§ **ABOUT THIS EXERCISE**
Your answer should consist of the lines below that hold the word "boat".

INPUT RECORDS START

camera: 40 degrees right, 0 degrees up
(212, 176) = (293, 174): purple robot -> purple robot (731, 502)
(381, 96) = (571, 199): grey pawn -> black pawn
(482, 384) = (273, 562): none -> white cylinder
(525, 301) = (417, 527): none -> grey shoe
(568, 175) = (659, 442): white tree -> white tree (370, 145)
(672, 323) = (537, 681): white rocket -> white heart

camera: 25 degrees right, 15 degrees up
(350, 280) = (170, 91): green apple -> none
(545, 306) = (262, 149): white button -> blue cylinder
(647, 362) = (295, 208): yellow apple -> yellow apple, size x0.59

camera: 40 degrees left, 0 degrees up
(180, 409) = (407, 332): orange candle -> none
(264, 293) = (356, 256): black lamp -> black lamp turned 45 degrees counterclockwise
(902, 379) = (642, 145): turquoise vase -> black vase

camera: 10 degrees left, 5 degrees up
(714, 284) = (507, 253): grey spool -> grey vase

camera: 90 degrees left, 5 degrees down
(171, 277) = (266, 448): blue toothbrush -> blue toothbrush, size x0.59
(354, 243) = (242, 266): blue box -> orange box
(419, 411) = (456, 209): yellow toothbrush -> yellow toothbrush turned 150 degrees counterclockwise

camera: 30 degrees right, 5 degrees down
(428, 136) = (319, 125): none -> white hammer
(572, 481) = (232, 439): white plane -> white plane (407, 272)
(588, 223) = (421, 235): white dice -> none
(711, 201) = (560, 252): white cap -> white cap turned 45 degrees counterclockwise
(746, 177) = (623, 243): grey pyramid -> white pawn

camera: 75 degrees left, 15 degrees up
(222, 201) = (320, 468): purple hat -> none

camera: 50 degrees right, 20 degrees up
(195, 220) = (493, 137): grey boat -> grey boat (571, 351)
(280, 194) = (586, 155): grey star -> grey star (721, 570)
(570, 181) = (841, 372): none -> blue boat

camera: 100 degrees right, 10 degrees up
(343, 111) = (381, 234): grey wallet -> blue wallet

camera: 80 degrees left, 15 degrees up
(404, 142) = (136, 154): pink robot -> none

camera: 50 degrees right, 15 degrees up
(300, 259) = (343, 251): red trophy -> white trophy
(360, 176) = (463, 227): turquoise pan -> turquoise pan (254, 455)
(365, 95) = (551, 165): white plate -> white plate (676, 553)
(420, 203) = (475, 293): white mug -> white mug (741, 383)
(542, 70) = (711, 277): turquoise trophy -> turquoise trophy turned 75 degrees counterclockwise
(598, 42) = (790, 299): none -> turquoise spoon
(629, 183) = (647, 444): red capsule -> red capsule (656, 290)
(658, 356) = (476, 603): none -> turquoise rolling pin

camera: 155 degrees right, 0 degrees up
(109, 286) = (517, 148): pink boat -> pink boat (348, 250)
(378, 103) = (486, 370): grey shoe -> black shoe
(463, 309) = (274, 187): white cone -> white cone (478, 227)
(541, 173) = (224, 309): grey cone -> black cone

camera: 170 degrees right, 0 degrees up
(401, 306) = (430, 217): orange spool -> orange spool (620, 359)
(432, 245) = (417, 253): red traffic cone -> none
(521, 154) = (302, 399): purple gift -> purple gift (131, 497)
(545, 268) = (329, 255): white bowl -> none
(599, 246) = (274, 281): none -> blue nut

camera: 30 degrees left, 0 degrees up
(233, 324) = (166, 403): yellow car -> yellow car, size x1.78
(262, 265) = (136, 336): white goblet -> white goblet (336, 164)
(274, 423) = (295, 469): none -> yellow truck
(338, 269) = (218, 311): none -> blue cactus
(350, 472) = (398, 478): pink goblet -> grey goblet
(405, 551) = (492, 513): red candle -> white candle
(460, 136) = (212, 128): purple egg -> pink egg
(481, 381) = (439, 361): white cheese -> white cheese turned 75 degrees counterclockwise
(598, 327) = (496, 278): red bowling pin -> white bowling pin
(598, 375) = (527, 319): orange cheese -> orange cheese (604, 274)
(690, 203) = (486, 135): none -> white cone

INPUT RECORDS END

§ **RESPONSE BELOW**
(195, 220) = (493, 137): grey boat -> grey boat (571, 351)
(570, 181) = (841, 372): none -> blue boat
(109, 286) = (517, 148): pink boat -> pink boat (348, 250)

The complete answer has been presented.